= Beginning of Section =

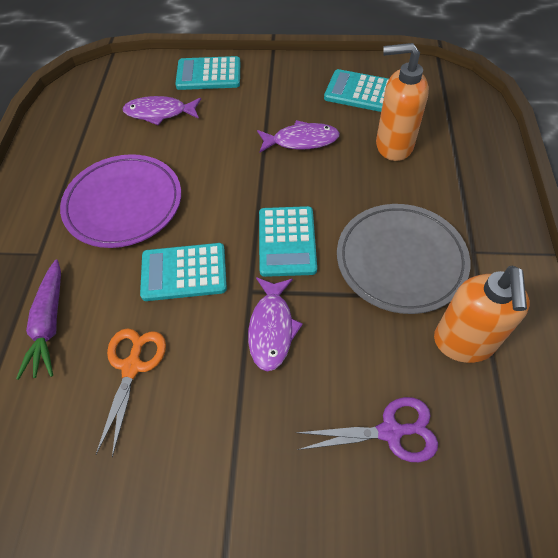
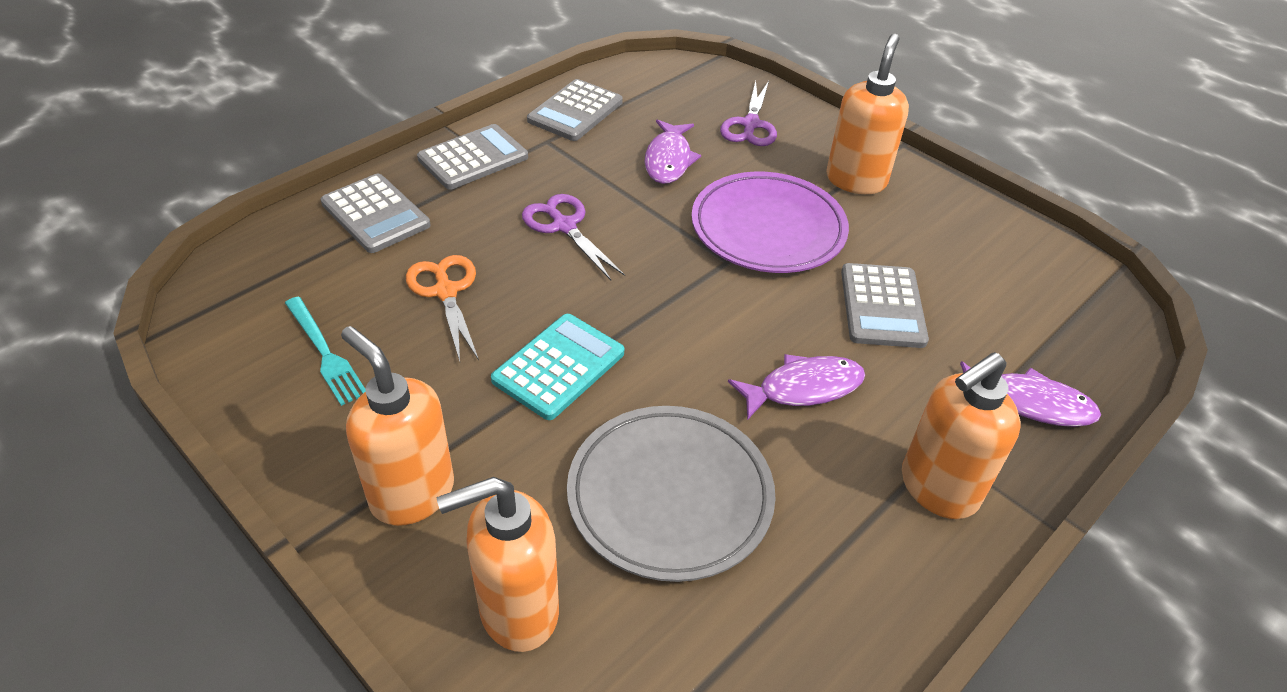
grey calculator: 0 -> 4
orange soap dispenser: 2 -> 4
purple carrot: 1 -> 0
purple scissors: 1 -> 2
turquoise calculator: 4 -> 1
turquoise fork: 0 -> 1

= End of Section =
= Beginning of Section =

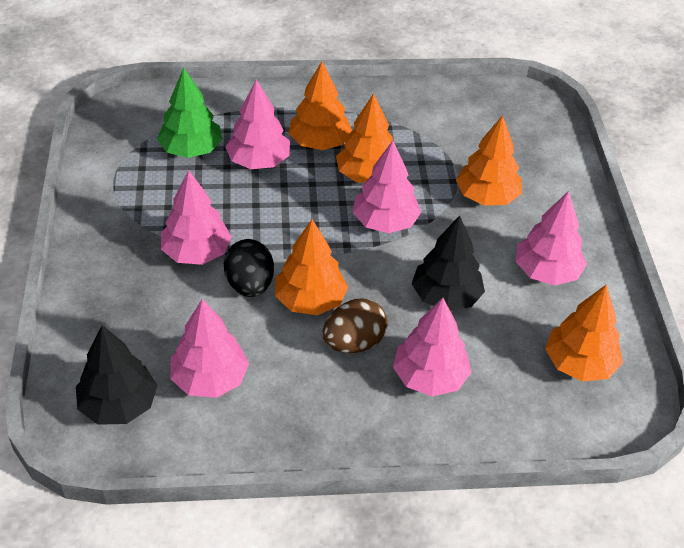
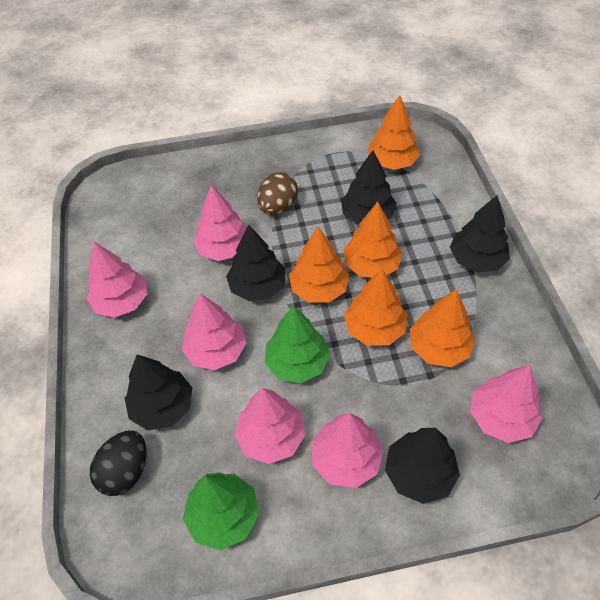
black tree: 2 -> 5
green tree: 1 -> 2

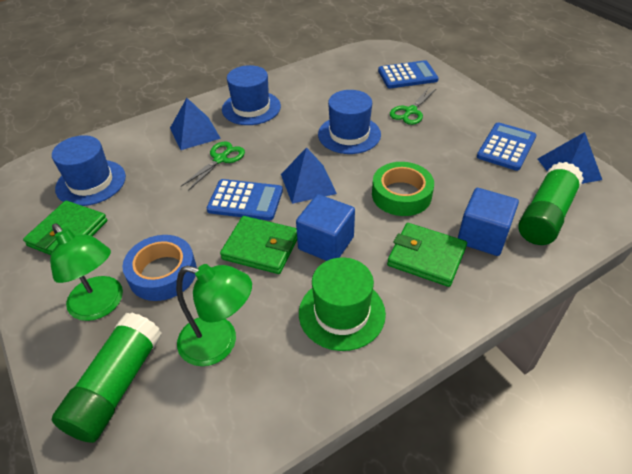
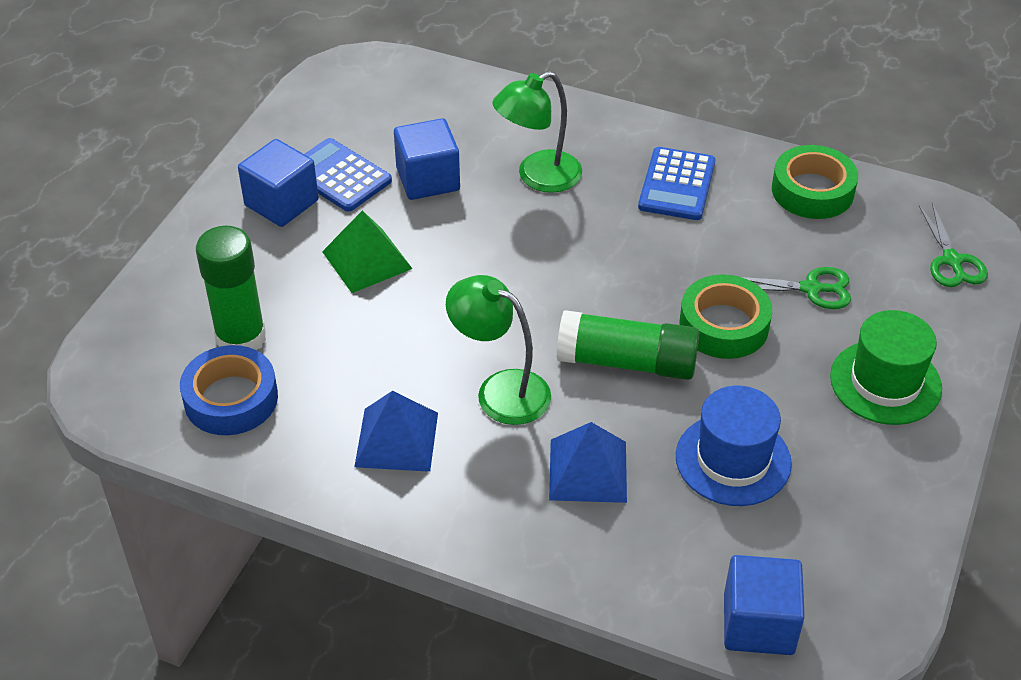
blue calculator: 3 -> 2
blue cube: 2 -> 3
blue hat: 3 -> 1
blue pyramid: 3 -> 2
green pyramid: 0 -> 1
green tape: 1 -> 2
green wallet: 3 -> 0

= End of Section =
= Beginning of Section =

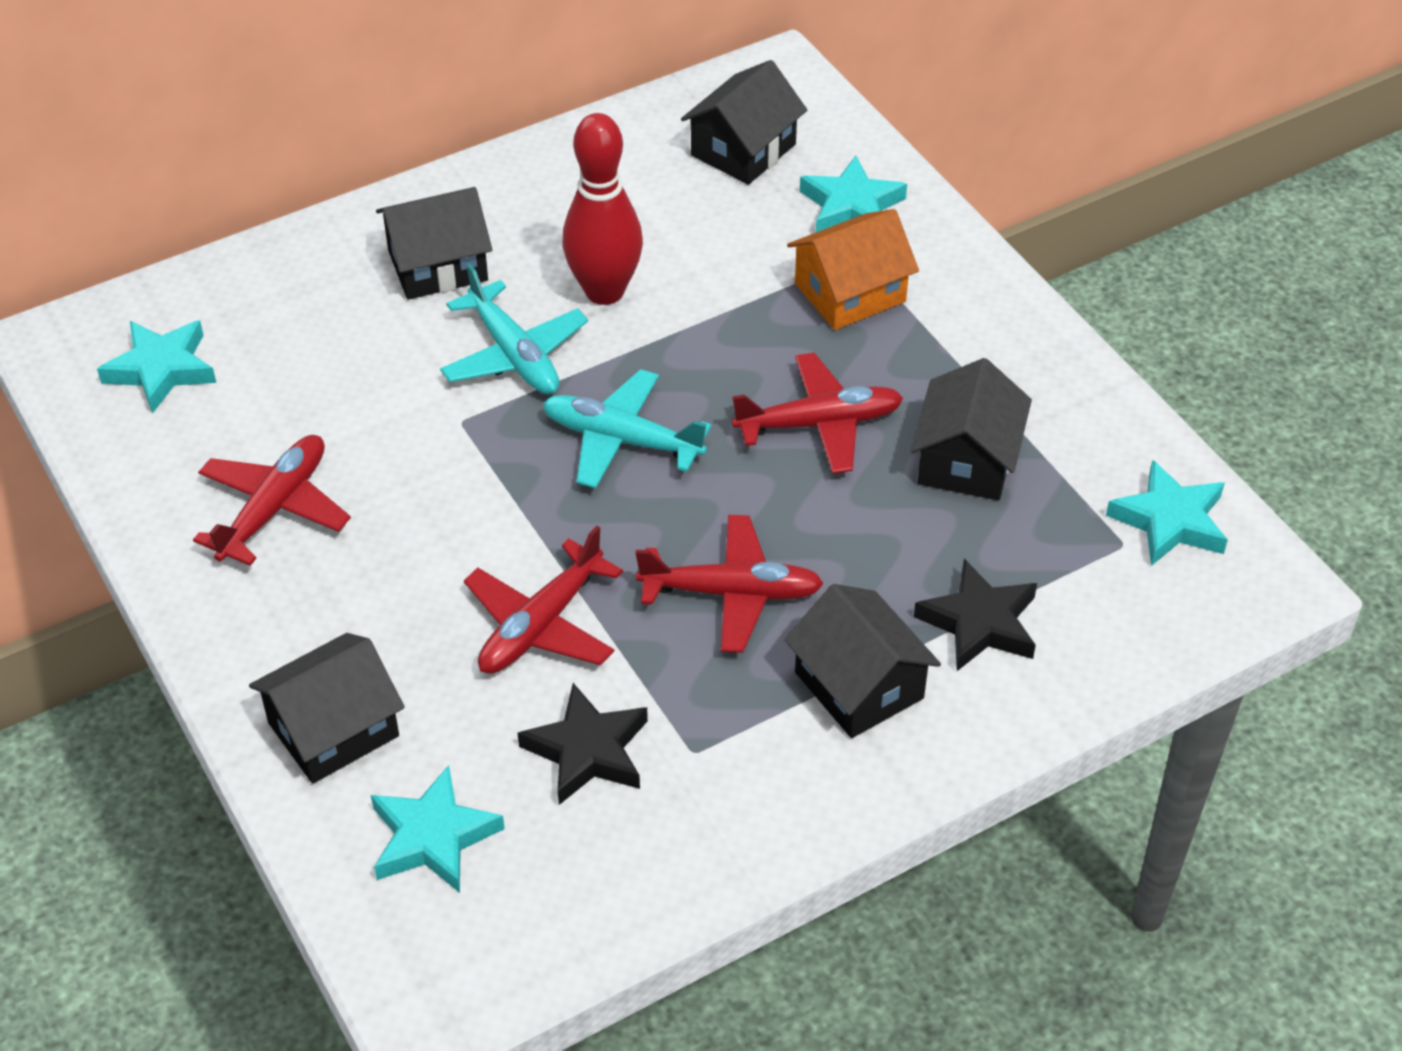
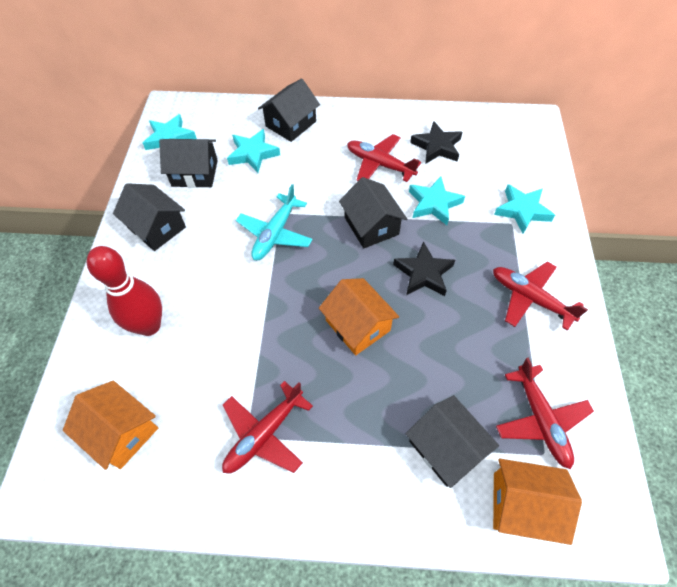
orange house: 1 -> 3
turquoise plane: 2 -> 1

= End of Section =

#### Problem:
Both end lines included, restate word for word the lines above from the line with "blue cube: 2 -> 3" to the line with "green wallet: 3 -> 0", and nothing else.

#### Solution:
blue cube: 2 -> 3
blue hat: 3 -> 1
blue pyramid: 3 -> 2
green pyramid: 0 -> 1
green tape: 1 -> 2
green wallet: 3 -> 0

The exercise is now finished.